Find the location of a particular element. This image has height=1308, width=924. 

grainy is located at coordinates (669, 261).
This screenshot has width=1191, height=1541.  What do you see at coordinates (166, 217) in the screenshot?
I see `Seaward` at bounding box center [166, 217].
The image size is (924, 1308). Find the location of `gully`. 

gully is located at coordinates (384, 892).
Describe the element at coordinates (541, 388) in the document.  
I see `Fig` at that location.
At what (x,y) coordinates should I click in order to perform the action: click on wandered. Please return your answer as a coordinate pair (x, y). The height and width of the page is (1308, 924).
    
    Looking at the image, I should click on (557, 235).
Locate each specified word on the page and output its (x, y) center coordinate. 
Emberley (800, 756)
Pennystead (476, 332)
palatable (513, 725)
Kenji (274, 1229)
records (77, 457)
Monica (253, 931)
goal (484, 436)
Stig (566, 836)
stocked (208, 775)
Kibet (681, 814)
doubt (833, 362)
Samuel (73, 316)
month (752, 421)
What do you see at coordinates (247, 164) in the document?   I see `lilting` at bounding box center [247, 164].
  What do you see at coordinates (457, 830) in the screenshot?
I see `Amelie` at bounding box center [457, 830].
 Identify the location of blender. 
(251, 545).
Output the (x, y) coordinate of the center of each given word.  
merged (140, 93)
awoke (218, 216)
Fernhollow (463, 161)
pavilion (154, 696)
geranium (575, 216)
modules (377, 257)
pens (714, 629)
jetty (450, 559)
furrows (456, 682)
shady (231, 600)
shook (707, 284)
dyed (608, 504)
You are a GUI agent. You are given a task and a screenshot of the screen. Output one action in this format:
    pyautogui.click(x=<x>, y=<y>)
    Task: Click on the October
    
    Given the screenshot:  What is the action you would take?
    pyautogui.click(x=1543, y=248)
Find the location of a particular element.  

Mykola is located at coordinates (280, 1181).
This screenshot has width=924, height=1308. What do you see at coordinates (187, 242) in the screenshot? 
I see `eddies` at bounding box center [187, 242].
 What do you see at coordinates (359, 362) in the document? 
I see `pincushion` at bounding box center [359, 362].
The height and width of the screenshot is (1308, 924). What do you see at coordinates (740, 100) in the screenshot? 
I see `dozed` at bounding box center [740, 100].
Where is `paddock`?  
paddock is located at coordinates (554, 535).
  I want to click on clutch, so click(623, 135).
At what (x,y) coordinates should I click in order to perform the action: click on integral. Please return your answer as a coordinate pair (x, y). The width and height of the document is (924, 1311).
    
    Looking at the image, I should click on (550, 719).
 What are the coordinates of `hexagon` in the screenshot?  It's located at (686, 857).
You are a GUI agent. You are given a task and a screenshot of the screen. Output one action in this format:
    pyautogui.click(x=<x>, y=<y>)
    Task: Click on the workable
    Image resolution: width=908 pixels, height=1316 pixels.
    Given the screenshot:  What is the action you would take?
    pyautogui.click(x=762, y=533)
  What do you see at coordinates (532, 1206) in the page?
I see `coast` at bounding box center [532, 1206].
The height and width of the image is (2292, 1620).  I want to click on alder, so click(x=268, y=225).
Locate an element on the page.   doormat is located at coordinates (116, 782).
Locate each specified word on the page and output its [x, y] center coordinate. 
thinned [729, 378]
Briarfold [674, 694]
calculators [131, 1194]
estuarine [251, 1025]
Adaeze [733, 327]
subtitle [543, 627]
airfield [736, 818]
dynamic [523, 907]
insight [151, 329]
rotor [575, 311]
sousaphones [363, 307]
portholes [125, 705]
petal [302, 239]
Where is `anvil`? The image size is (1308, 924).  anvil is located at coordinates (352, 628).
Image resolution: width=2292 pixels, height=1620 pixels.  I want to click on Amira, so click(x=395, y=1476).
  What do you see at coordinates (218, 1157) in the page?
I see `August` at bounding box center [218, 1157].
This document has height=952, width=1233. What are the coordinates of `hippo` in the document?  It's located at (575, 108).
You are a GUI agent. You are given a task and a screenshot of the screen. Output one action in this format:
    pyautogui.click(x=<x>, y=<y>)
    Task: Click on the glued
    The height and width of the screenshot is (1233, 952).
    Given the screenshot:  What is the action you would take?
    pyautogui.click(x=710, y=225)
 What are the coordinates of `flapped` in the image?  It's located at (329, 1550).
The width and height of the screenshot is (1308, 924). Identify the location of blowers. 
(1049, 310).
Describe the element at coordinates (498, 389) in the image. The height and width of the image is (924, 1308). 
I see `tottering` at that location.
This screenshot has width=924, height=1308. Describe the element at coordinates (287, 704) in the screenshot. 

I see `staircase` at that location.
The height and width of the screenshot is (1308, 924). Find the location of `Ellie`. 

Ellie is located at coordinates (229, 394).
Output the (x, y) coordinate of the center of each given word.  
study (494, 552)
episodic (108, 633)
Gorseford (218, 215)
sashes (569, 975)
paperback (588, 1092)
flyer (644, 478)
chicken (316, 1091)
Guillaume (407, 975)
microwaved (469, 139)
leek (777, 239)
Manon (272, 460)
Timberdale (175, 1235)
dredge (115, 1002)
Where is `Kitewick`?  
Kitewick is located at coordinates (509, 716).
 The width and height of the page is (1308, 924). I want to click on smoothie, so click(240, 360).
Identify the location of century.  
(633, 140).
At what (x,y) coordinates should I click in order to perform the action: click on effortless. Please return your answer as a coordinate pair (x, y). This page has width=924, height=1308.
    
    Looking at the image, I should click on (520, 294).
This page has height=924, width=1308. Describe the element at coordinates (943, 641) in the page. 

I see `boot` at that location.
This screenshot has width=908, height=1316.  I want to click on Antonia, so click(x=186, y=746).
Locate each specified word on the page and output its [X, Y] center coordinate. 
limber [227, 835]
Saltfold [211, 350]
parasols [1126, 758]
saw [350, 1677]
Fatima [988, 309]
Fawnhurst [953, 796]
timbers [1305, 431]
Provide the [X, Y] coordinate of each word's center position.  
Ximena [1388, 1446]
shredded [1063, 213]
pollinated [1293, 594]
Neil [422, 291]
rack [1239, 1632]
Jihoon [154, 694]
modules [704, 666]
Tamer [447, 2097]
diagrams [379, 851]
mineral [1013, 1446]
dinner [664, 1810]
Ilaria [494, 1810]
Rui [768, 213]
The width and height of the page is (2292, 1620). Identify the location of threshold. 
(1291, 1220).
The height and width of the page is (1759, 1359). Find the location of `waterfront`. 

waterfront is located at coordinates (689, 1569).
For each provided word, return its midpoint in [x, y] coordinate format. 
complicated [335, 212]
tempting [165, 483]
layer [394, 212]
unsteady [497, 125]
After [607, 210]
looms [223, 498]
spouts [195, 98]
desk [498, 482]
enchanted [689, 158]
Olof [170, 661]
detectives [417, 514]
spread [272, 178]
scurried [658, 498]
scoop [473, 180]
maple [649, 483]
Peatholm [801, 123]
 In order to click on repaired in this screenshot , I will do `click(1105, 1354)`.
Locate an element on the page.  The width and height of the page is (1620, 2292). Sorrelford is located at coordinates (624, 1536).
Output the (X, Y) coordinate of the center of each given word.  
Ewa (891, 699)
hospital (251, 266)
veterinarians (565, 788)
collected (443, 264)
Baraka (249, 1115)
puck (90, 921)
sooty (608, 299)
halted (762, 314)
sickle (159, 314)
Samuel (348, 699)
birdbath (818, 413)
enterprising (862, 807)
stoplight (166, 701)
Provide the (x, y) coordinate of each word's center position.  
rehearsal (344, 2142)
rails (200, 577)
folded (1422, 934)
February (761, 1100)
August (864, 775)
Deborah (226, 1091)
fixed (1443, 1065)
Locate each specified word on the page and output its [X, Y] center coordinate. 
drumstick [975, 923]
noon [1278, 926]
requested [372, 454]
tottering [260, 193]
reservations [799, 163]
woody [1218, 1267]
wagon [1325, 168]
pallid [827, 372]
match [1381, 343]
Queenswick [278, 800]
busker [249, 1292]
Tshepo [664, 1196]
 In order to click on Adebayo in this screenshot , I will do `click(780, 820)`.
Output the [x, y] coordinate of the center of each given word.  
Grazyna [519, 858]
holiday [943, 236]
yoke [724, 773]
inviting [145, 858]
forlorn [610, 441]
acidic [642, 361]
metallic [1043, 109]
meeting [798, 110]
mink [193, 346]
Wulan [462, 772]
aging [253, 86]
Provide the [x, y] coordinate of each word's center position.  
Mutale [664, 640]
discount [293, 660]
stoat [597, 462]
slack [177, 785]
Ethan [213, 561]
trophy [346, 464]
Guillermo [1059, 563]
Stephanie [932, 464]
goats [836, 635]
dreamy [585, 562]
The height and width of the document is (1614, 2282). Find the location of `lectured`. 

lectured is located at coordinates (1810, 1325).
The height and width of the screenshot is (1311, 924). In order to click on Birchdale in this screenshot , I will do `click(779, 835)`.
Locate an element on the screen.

━━━━━━━━━━━━━━━━━━━━━━━━━━━━━━

Given task — Copy the rows verbatim, starting with the line that contains "Queenswick [278, 800]" and going on through the last line of the rows.

Task solution —
Queenswick [278, 800]
busker [249, 1292]
Tshepo [664, 1196]
 In order to click on Adebayo in this screenshot , I will do `click(780, 820)`.
Output the [x, y] coordinate of the center of each given word.  
Grazyna [519, 858]
holiday [943, 236]
yoke [724, 773]
inviting [145, 858]
forlorn [610, 441]
acidic [642, 361]
metallic [1043, 109]
meeting [798, 110]
mink [193, 346]
Wulan [462, 772]
aging [253, 86]
Provide the [x, y] coordinate of each word's center position.  
Mutale [664, 640]
discount [293, 660]
stoat [597, 462]
slack [177, 785]
Ethan [213, 561]
trophy [346, 464]
Guillermo [1059, 563]
Stephanie [932, 464]
goats [836, 635]
dreamy [585, 562]
The height and width of the document is (1614, 2282). Find the location of `lectured`. 

lectured is located at coordinates (1810, 1325).
The height and width of the screenshot is (1311, 924). In order to click on Birchdale in this screenshot , I will do `click(779, 835)`.
Locate an element on the screen.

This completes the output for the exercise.